Task directions » Only an exact copy belongs in the answer: the line with "[(517,0),(423,0),(410,42),(479,66),(501,0),(517,0)]" and every line after it through the end of the records, pictures left out.

Instance contour data:
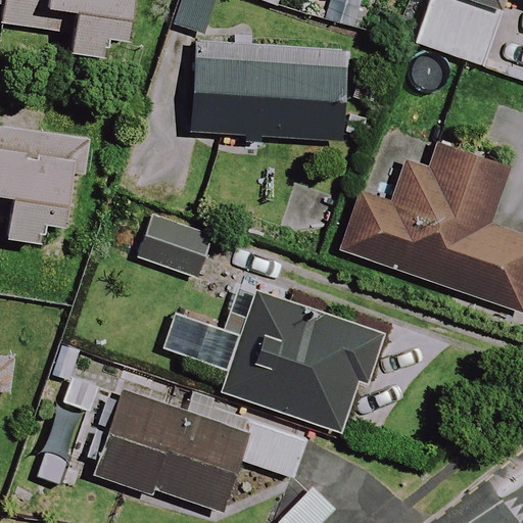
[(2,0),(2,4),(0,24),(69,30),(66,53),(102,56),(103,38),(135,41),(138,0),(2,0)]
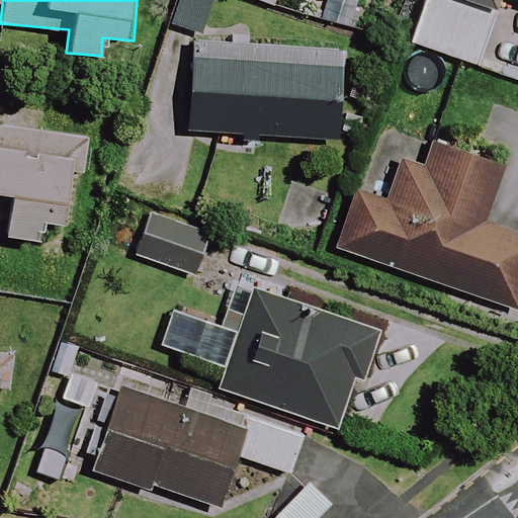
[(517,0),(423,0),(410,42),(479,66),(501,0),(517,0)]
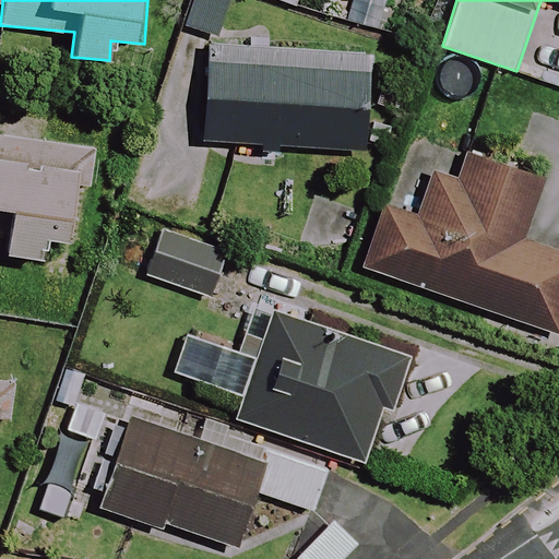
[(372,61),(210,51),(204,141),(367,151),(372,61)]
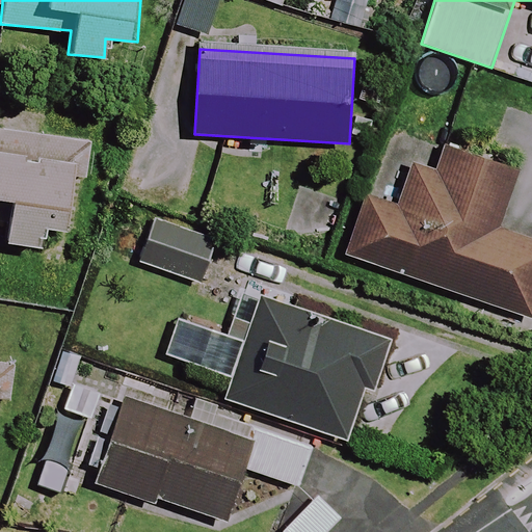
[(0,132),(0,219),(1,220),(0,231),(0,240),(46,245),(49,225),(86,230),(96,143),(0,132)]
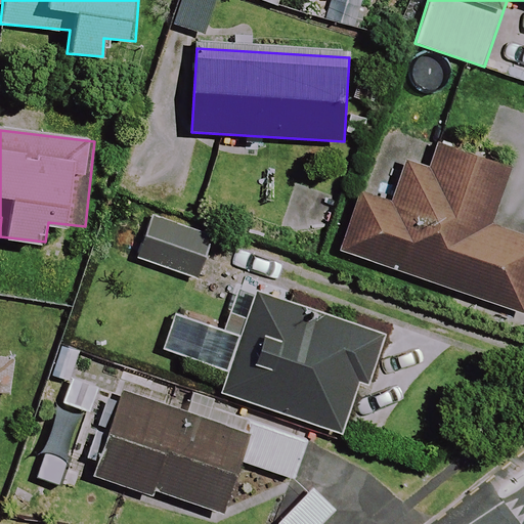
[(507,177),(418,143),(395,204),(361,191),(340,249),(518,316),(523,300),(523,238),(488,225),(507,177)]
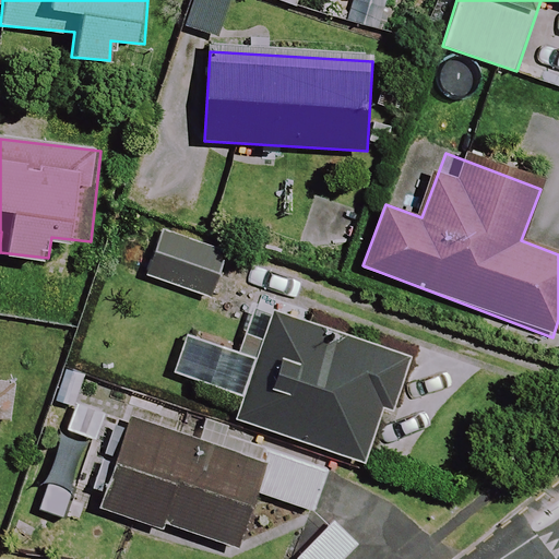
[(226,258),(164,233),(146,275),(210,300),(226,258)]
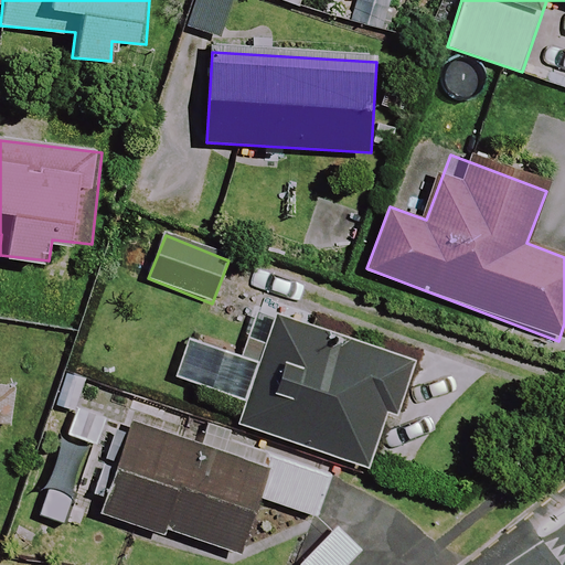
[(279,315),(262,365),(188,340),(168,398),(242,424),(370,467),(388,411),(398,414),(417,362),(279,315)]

Response box »
[(517,0),(423,0),(410,42),(479,66),(501,0),(517,0)]
[(372,61),(210,51),(204,141),(367,151),(372,61)]
[(0,132),(0,219),(1,220),(0,231),(0,240),(46,245),(49,225),(86,230),(96,143),(0,132)]
[(507,177),(418,143),(395,204),(361,191),(340,249),(518,316),(523,300),(523,238),(488,225),(507,177)]
[(226,258),(164,233),(146,275),(210,300),(226,258)]
[(279,315),(262,365),(188,340),(168,398),(242,424),(370,467),(388,411),(398,414),(417,362),(279,315)]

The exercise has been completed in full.